[What you are asked to do] Lines holding the word "yellow" are the ones to copy from the data below.
Given data: Begin
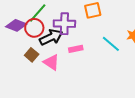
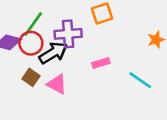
cyan line: (111, 44) -> (140, 80), moved
pink rectangle: (76, 49) -> (101, 63), moved

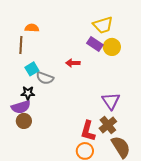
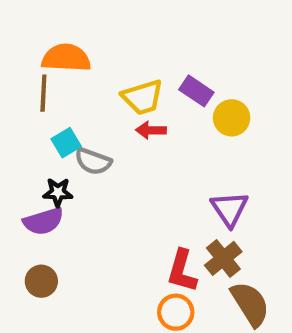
yellow trapezoid: (103, 25) -> (143, 97), moved
orange semicircle: (32, 28) -> (66, 58), size x1.6
yellow circle: (112, 47) -> (232, 118), moved
brown circle: (24, 121) -> (41, 281), moved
Given data: End
[Solved problem]
yellow trapezoid: (103, 25) -> (143, 97), moved
yellow circle: (112, 47) -> (232, 118), moved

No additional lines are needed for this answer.